WHAT THIS TASK INVOLVES -> Copy all the data exactly, except the pictures.

Top of DATA BLOCK

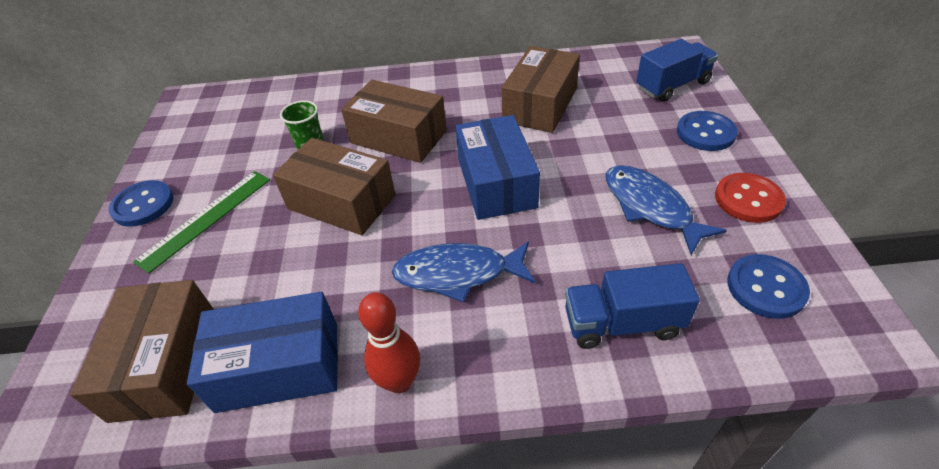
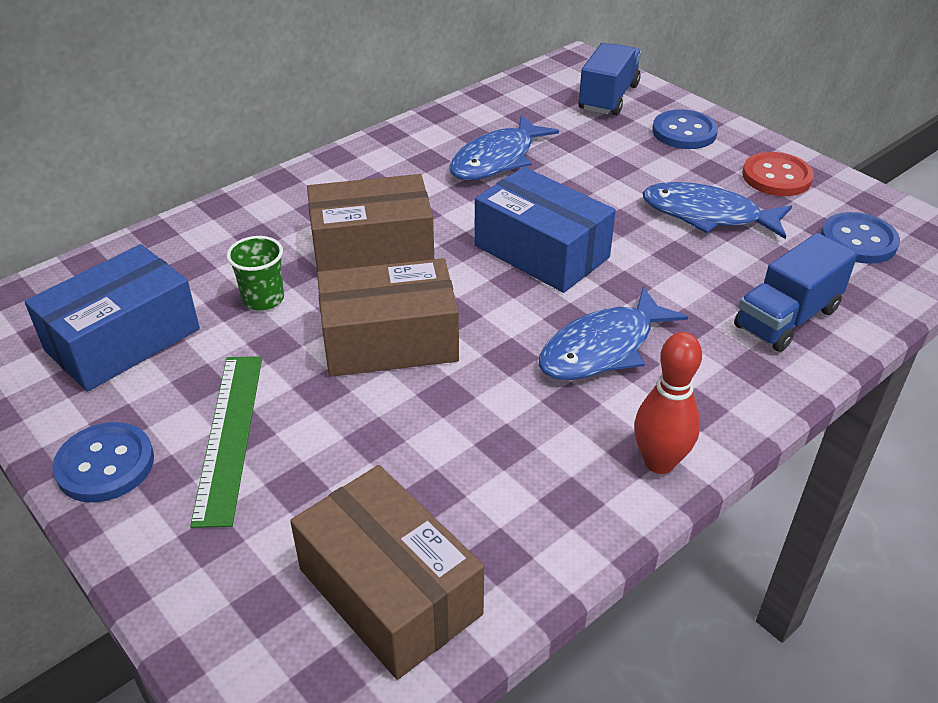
camera: 40 degrees left, 5 degrees down
(278, 366) = (525, 519): blue box -> blue box (123, 340)
(540, 105) = (497, 159): brown box -> blue fish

Bottom of DATA BLOCK

FINISHED EXERCISE ->
camera: 40 degrees left, 5 degrees down
(278, 366) = (525, 519): blue box -> blue box (123, 340)
(540, 105) = (497, 159): brown box -> blue fish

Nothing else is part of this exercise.